Stored data:

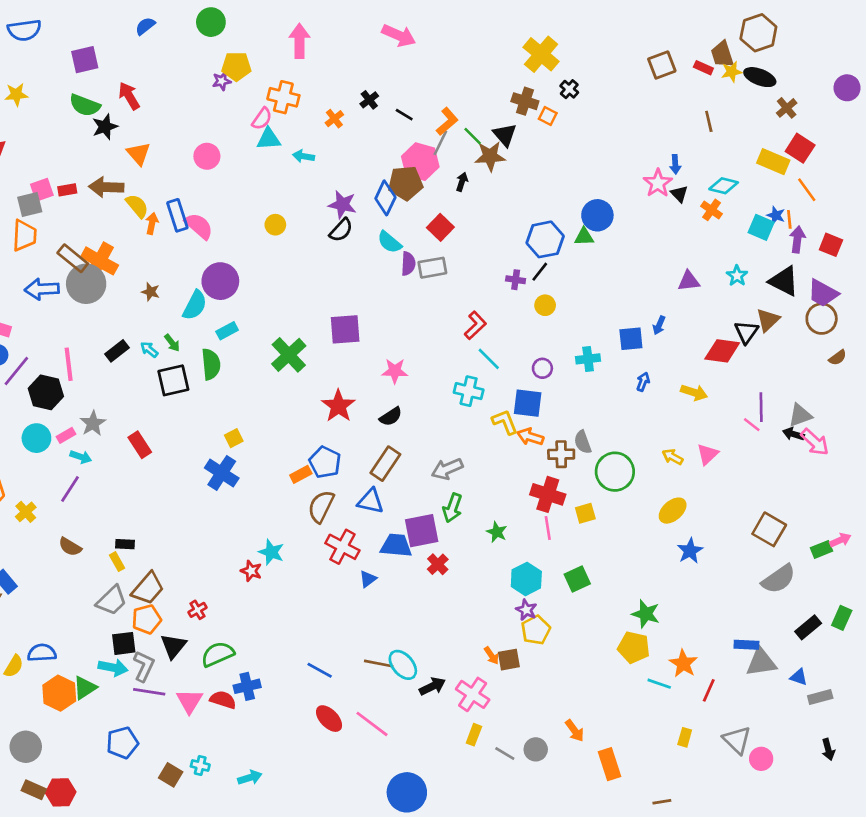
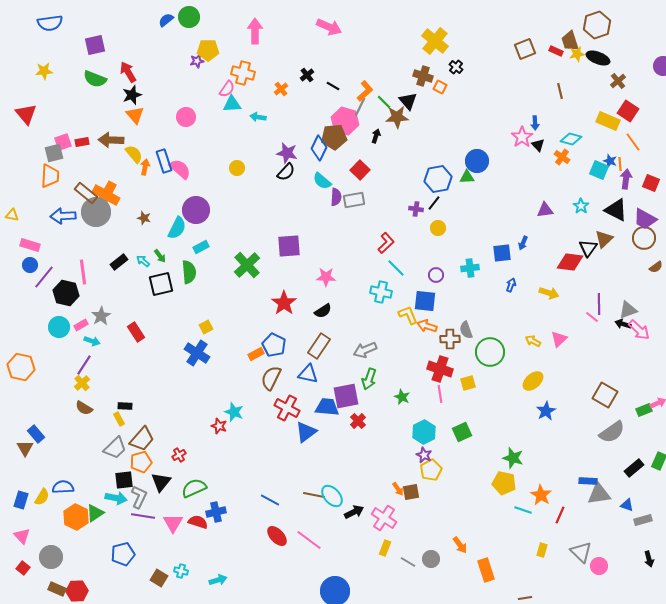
blue semicircle: (145, 26) -> (166, 20), moved
black star: (105, 127) -> (132, 95), moved
yellow cross: (26, 512) -> (82, 383), moved
blue triangle: (368, 579) -> (306, 432), size x1.6

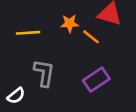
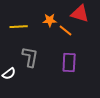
purple rectangle: (96, 80) -> (69, 63), turned -54

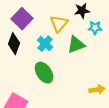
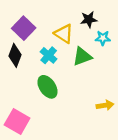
yellow triangle: (59, 24) -> (64, 34), turned -36

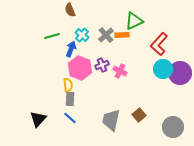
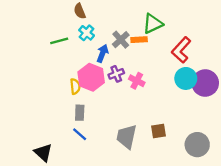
cyan cross: (82, 35) -> (87, 33), moved
blue arrow: (71, 49) -> (103, 53), moved
yellow semicircle: (68, 85) -> (75, 86), moved
brown square: (139, 115) -> (158, 131), turned 32
black triangle: (38, 119) -> (43, 153), moved, turned -30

Your objective:
Print all entries exactly, without images.

Response area:
blue semicircle: (145, 26) -> (166, 20), moved
black star: (105, 127) -> (132, 95), moved
yellow cross: (26, 512) -> (82, 383), moved
blue triangle: (368, 579) -> (306, 432), size x1.6

purple rectangle: (96, 80) -> (69, 63), turned -54

yellow triangle: (59, 24) -> (64, 34), turned -36

cyan cross: (82, 35) -> (87, 33), moved
blue arrow: (71, 49) -> (103, 53), moved
yellow semicircle: (68, 85) -> (75, 86), moved
brown square: (139, 115) -> (158, 131), turned 32
black triangle: (38, 119) -> (43, 153), moved, turned -30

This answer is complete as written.